> _YOUR TASK_
Leave out every picture, then transcribe the rest of the listing exactly.

> _DATA EXTRACT_
• • •

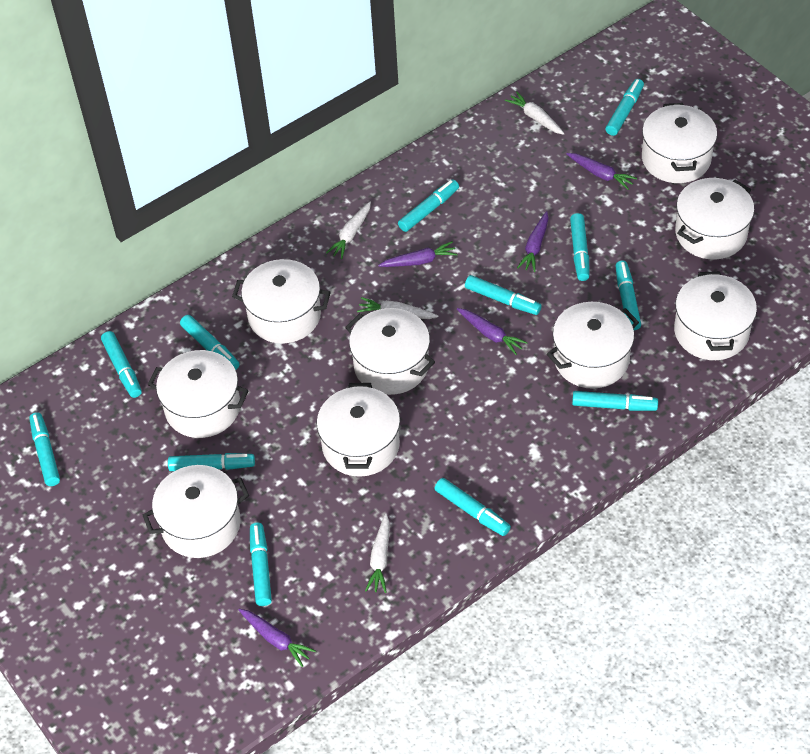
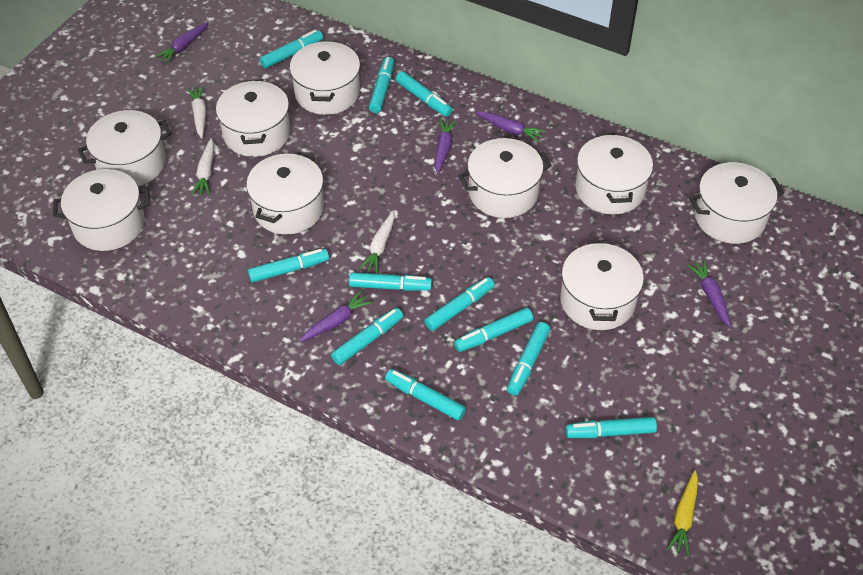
turquoise marker: 12 -> 11
white carrot: 4 -> 3
yellow carrot: 0 -> 1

• • •

> _TASK RESULT_
turquoise marker: 12 -> 11
white carrot: 4 -> 3
yellow carrot: 0 -> 1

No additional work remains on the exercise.